**Work instructions:** Among the records, find the lines that hold the string "bowl" and return them.

[Collected data entries]
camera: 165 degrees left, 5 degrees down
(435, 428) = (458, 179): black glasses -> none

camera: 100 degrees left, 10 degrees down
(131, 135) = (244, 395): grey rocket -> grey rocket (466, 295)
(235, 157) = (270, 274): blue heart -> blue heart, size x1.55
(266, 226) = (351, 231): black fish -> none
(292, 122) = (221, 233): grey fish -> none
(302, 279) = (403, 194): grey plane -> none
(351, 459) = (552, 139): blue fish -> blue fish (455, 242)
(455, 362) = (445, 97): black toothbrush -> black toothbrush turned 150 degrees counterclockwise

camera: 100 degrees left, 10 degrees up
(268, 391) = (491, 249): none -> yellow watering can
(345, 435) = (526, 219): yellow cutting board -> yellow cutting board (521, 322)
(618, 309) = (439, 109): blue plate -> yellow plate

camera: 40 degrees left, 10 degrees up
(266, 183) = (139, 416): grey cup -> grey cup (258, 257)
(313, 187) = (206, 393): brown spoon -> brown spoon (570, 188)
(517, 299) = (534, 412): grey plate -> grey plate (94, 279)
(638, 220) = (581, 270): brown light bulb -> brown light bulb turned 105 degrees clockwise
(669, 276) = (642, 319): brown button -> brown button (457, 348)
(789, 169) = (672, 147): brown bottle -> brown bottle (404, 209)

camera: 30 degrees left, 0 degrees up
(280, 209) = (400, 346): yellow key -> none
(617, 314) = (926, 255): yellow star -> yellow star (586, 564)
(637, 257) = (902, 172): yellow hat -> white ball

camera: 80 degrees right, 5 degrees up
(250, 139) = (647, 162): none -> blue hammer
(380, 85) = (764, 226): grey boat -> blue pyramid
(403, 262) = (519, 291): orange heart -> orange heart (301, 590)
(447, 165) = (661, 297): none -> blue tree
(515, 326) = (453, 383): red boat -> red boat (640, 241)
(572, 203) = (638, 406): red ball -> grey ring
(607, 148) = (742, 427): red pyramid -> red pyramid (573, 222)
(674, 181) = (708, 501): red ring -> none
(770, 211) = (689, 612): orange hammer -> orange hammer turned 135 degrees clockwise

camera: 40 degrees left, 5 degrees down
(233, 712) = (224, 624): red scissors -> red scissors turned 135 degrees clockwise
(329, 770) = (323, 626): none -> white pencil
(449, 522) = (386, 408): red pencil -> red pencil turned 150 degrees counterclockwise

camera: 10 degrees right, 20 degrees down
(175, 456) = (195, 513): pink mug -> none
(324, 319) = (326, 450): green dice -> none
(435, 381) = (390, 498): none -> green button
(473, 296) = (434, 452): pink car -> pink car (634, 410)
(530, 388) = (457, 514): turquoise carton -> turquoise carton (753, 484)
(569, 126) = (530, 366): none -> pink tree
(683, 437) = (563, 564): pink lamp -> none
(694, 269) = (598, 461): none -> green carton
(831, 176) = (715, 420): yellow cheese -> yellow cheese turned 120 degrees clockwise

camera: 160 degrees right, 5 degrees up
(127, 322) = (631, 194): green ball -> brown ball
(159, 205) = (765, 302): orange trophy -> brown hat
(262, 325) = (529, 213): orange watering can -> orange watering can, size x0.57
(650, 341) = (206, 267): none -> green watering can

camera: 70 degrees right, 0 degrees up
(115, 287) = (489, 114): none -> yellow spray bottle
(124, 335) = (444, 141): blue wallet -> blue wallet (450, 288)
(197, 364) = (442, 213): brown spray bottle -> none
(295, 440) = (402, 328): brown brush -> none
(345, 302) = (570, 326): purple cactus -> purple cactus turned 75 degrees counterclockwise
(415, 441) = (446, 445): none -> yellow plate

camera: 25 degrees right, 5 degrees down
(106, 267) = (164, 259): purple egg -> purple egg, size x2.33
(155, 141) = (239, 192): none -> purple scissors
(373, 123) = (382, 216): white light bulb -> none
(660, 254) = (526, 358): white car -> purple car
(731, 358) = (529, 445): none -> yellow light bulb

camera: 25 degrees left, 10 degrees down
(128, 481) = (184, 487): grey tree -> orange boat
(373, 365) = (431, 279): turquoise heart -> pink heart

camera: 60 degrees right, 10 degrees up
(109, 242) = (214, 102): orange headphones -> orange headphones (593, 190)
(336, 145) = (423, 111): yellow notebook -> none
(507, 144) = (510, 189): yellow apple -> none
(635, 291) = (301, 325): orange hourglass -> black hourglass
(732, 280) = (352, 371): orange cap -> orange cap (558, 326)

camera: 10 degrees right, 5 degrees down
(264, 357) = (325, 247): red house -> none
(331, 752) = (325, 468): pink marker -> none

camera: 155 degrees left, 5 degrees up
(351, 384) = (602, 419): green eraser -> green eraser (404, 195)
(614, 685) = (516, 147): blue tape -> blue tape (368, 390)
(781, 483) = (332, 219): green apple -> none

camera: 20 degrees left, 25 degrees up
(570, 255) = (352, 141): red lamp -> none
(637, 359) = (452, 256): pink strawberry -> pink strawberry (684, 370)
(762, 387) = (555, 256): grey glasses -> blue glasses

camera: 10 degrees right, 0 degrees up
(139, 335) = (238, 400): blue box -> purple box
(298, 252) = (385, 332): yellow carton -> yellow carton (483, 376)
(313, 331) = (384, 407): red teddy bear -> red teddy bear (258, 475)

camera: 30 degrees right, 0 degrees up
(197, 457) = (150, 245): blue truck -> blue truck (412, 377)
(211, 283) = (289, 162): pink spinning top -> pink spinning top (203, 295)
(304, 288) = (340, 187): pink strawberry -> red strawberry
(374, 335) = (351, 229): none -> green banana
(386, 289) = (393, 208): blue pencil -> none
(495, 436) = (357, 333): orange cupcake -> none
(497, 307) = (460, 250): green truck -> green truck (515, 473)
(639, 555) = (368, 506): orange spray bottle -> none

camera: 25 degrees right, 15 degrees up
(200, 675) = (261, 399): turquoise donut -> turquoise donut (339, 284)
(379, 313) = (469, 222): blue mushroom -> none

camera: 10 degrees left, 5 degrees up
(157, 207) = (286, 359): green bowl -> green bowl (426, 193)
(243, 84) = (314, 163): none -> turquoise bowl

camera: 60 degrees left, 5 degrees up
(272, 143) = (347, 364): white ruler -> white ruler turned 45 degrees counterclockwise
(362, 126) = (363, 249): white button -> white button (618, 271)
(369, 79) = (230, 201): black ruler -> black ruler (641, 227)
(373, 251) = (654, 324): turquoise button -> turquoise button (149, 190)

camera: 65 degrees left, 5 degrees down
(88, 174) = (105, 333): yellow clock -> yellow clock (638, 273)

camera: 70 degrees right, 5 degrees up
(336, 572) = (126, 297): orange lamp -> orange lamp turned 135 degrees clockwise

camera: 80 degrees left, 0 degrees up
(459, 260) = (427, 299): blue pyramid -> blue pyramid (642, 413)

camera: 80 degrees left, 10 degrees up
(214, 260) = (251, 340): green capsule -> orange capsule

**Result for this task:**
(157, 207) = (286, 359): green bowl -> green bowl (426, 193)
(243, 84) = (314, 163): none -> turquoise bowl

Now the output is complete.